> _What is required_
Your output should consist solely of the lines from the one with "(465, 474) = (158, 363): turquoise" through the end of the records, reproduced exactly, both ends included.
════════
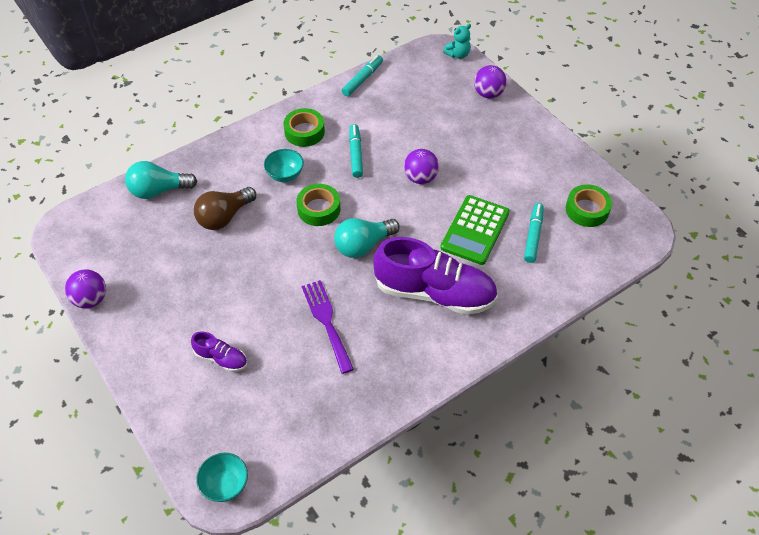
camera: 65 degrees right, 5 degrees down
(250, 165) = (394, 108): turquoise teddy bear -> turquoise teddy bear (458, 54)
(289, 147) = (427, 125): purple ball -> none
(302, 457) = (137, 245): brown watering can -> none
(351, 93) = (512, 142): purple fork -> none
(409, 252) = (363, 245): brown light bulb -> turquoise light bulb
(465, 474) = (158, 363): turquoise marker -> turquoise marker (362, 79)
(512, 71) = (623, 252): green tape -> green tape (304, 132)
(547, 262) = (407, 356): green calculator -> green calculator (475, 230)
════════
> _The answer_
(465, 474) = (158, 363): turquoise marker -> turquoise marker (362, 79)
(512, 71) = (623, 252): green tape -> green tape (304, 132)
(547, 262) = (407, 356): green calculator -> green calculator (475, 230)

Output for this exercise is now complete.